Data for analysis below:

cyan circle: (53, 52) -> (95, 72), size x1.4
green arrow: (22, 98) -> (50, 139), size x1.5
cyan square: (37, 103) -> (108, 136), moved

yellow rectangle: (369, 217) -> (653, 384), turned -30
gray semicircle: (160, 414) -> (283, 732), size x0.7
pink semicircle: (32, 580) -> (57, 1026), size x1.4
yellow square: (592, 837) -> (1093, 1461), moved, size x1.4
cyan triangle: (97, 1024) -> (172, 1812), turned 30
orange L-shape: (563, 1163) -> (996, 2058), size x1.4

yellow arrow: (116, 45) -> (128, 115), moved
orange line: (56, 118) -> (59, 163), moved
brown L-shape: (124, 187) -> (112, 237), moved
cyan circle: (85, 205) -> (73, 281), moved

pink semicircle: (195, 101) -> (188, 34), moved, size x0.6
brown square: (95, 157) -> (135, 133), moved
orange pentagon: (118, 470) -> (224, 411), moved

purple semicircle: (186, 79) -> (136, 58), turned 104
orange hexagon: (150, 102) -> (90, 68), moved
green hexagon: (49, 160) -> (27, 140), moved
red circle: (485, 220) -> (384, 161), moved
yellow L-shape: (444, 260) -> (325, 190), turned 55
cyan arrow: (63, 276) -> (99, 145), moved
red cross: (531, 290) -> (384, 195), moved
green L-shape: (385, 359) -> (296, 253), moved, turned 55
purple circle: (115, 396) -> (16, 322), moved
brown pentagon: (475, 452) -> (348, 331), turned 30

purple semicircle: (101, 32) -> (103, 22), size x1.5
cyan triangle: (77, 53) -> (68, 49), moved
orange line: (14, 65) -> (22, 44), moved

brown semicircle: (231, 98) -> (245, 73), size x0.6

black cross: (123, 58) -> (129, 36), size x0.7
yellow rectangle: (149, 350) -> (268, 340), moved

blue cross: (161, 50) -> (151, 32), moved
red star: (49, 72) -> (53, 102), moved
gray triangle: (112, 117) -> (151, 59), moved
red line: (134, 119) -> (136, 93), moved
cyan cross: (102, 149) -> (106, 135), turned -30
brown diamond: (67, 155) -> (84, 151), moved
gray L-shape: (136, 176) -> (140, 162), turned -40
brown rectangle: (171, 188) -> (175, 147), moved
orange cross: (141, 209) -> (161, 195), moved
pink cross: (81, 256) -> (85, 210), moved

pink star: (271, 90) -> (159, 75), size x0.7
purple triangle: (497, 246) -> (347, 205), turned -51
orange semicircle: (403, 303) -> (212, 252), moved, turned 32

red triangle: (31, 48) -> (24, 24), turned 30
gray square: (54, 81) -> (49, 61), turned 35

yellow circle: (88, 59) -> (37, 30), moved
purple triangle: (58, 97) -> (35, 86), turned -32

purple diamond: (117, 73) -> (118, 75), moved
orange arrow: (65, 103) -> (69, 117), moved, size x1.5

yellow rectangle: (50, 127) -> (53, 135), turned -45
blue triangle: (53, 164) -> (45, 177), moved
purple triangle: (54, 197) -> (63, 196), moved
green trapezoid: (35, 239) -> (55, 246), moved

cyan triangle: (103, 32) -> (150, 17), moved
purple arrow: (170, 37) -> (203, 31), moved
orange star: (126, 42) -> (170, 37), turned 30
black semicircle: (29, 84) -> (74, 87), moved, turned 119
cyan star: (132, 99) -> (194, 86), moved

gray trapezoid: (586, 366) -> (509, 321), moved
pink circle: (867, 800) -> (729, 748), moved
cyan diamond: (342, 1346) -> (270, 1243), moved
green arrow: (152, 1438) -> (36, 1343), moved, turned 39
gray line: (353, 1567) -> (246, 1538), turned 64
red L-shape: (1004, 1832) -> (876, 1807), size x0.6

End of Data for analysis.

● **What this task involves**
Write down, word for word, the lines above from the one containing "black cross: (123, 58)" through the one containing "purple triangle: (58, 97)", both ends included.

● **Answer area**
black cross: (123, 58) -> (129, 36), size x0.7
yellow rectangle: (149, 350) -> (268, 340), moved

blue cross: (161, 50) -> (151, 32), moved
red star: (49, 72) -> (53, 102), moved
gray triangle: (112, 117) -> (151, 59), moved
red line: (134, 119) -> (136, 93), moved
cyan cross: (102, 149) -> (106, 135), turned -30
brown diamond: (67, 155) -> (84, 151), moved
gray L-shape: (136, 176) -> (140, 162), turned -40
brown rectangle: (171, 188) -> (175, 147), moved
orange cross: (141, 209) -> (161, 195), moved
pink cross: (81, 256) -> (85, 210), moved

pink star: (271, 90) -> (159, 75), size x0.7
purple triangle: (497, 246) -> (347, 205), turned -51
orange semicircle: (403, 303) -> (212, 252), moved, turned 32

red triangle: (31, 48) -> (24, 24), turned 30
gray square: (54, 81) -> (49, 61), turned 35

yellow circle: (88, 59) -> (37, 30), moved
purple triangle: (58, 97) -> (35, 86), turned -32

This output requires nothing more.